Material shown -
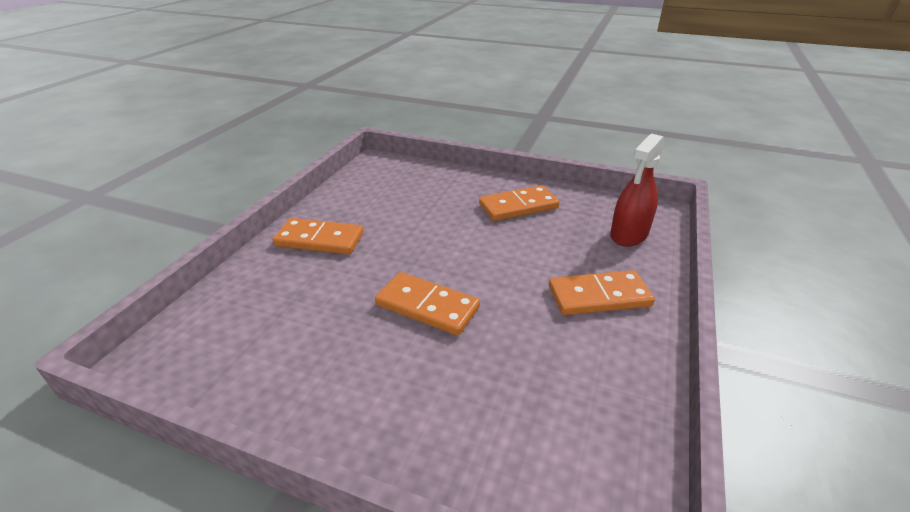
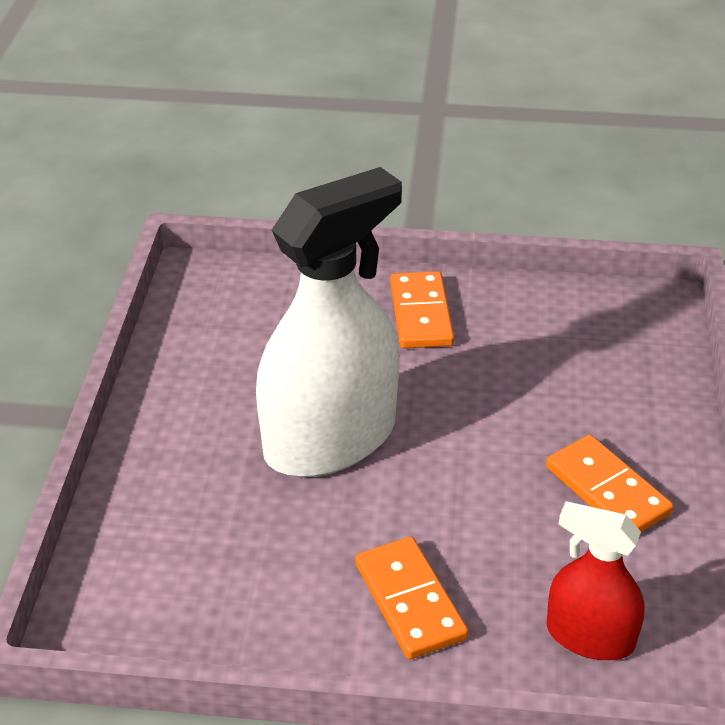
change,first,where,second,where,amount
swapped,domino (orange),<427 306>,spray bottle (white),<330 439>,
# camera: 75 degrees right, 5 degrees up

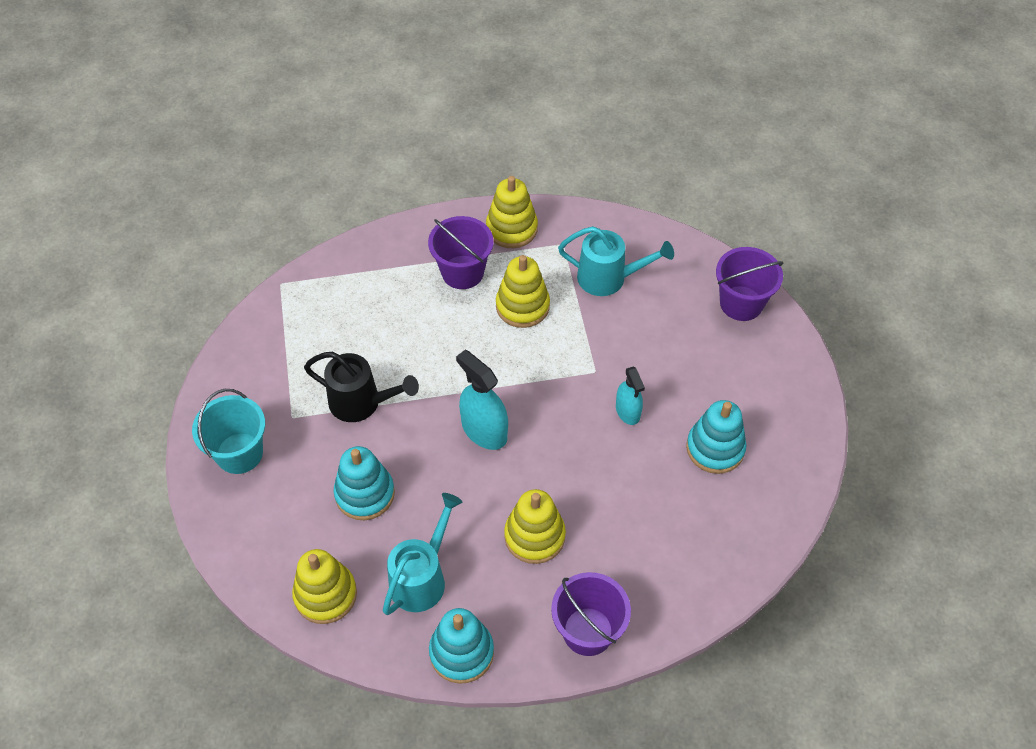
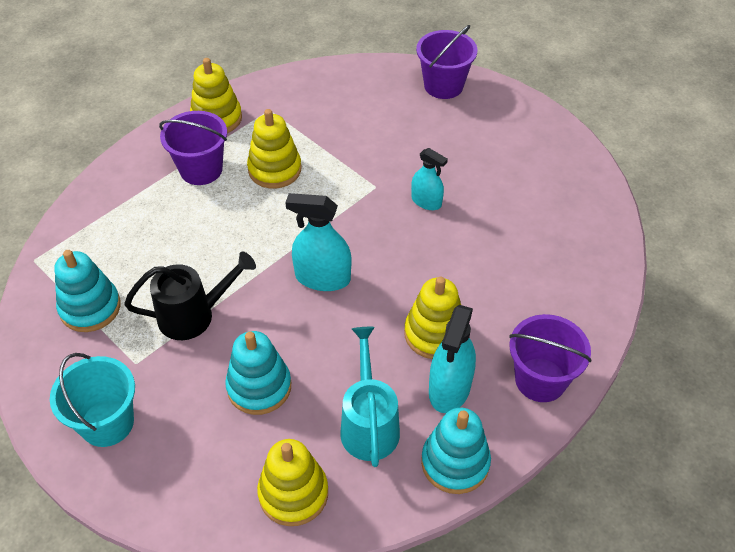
change,first,where,second,where,amount
shifted,stacking toy (turquoise),<715 448>,,<90 308>,
new,,,spray bottle (turquoise),<449 388>,
gone,watering can (turquoise),<609 278>,,,
# camera: 35 degrees left, 5 degrees down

Problem - Could you retype each line of the material above exactly, skipping the pictures?

Reply -
change,first,where,second,where,amount
swapped,domino (orange),<427 306>,spray bottle (white),<330 439>,
# camera: 75 degrees right, 5 degrees up

change,first,where,second,where,amount
shifted,stacking toy (turquoise),<715 448>,,<90 308>,
new,,,spray bottle (turquoise),<449 388>,
gone,watering can (turquoise),<609 278>,,,
# camera: 35 degrees left, 5 degrees down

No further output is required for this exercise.